### TASK REQUIREMENTS
Please retype the entries that follow exactly as they are, leaving the images behind.

Scene edit records

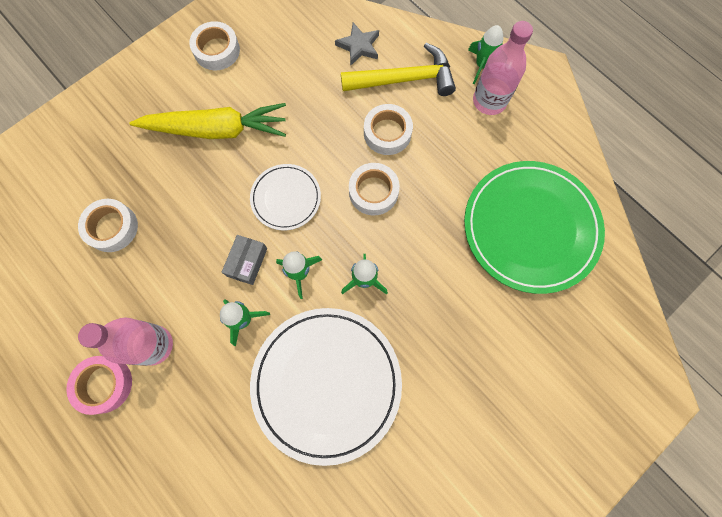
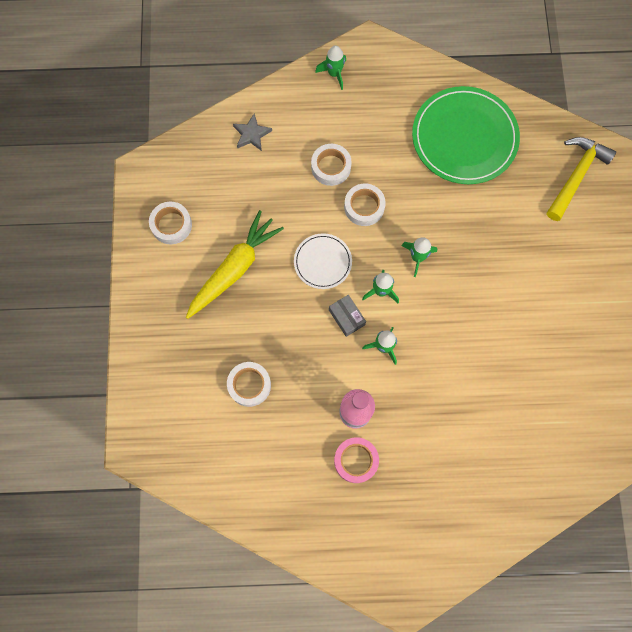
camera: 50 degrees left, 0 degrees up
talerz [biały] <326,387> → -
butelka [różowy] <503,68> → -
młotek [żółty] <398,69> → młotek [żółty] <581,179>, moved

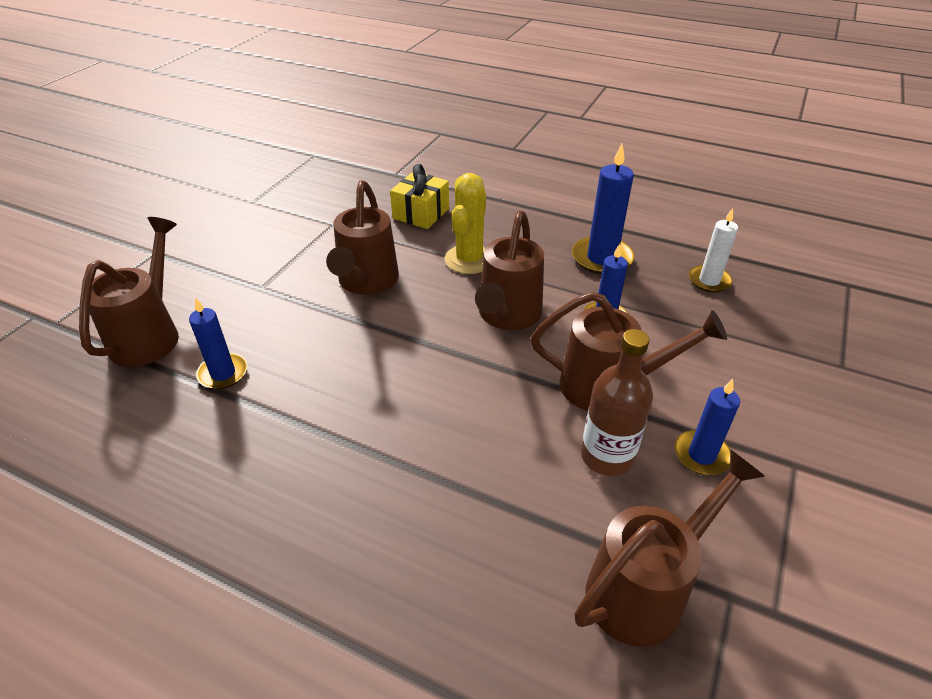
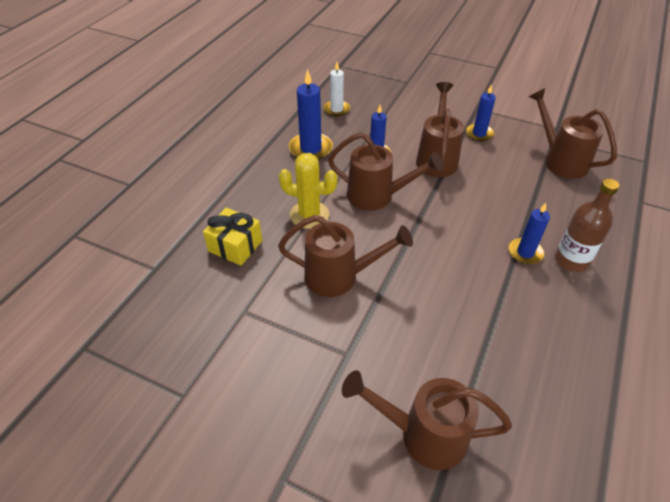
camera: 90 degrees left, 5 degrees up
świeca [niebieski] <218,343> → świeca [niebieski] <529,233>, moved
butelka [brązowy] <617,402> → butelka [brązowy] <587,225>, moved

### RESPONSE TO THE EXERCISE
camera: 50 degrees left, 0 degrees up
talerz [biały] <326,387> → -
butelka [różowy] <503,68> → -
młotek [żółty] <398,69> → młotek [żółty] <581,179>, moved

camera: 90 degrees left, 5 degrees up
świeca [niebieski] <218,343> → świeca [niebieski] <529,233>, moved
butelka [brązowy] <617,402> → butelka [brązowy] <587,225>, moved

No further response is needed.